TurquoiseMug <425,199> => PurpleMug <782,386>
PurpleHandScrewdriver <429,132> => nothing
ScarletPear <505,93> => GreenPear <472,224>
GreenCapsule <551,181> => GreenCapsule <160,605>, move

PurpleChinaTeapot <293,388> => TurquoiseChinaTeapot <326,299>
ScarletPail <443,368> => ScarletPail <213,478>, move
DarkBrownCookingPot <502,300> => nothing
------------------------------------------------------------
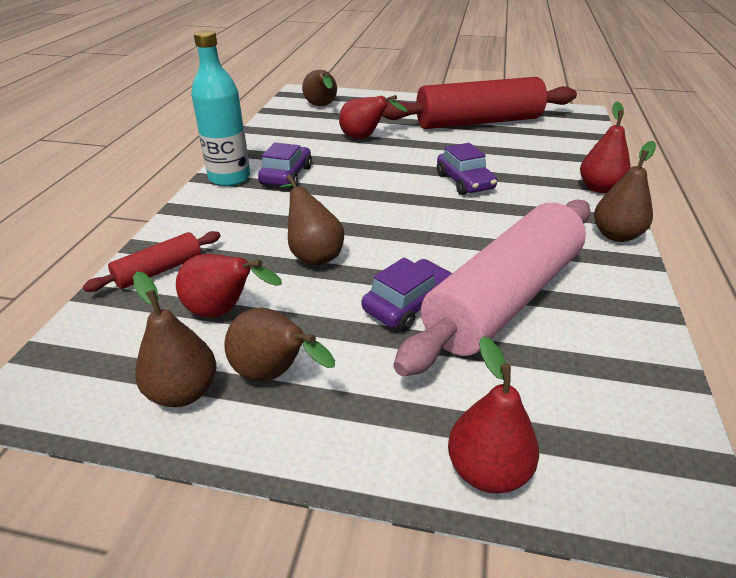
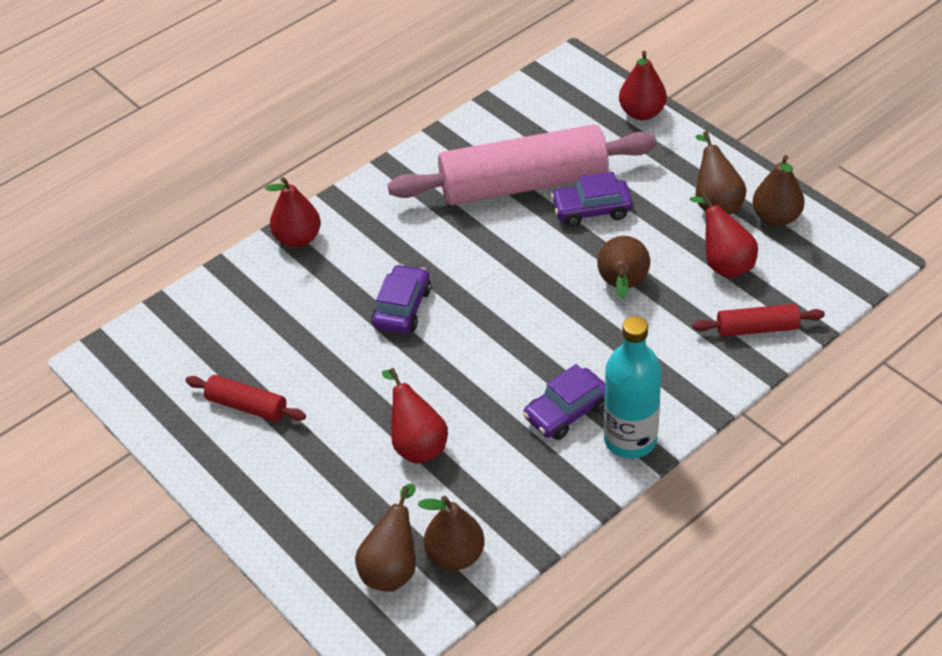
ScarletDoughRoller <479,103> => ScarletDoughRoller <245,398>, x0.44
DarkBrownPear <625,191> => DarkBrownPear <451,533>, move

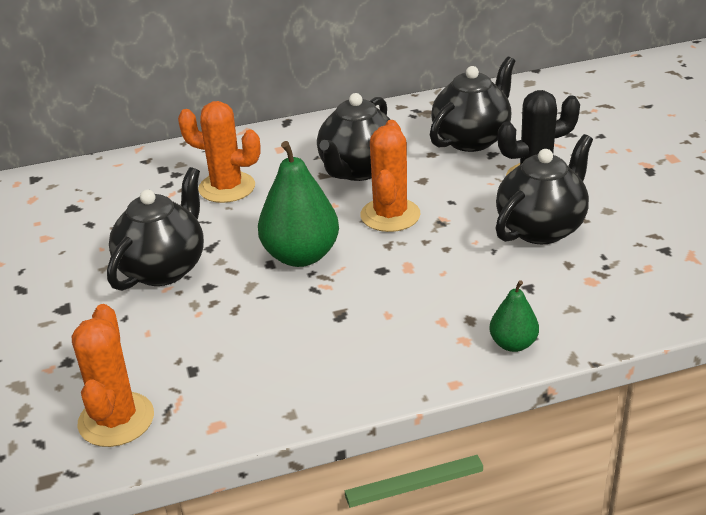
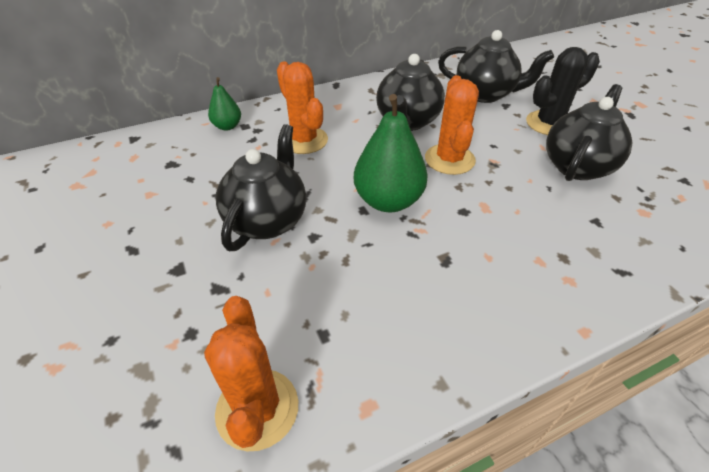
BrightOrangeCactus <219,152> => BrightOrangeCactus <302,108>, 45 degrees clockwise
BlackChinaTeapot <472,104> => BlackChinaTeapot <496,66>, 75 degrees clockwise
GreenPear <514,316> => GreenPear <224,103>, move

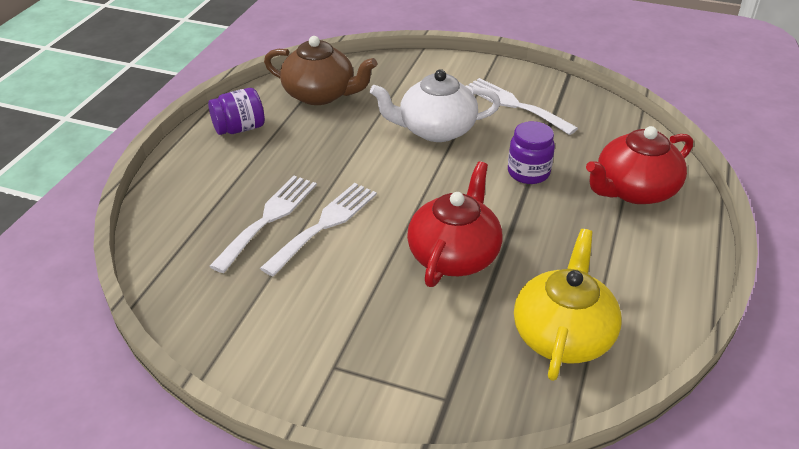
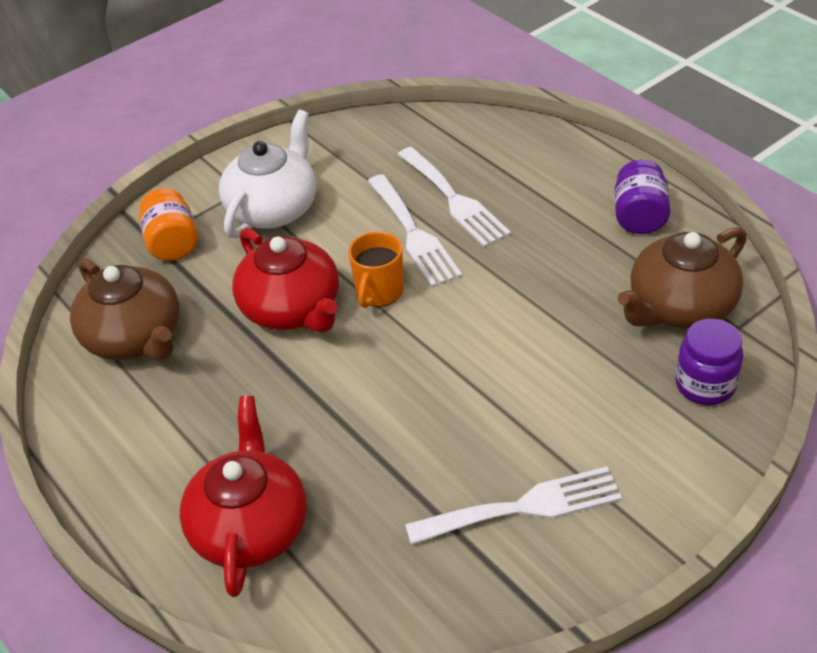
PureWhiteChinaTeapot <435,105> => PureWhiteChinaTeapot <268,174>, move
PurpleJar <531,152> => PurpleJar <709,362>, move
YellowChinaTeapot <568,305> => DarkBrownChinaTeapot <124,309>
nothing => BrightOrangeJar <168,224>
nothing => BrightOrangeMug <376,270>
------------------------------------------------------------
**TASK OBJECTIVE**
Reproduce the lines above, beginning at the line with "TurquoiseMug <425,199> => PurpleMug <782,386>" and stopping after the line with "ScarletPear <505,93> => GreenPear <472,224>", exactly as they are.

**RESPONSE TO THE TASK**
TurquoiseMug <425,199> => PurpleMug <782,386>
PurpleHandScrewdriver <429,132> => nothing
ScarletPear <505,93> => GreenPear <472,224>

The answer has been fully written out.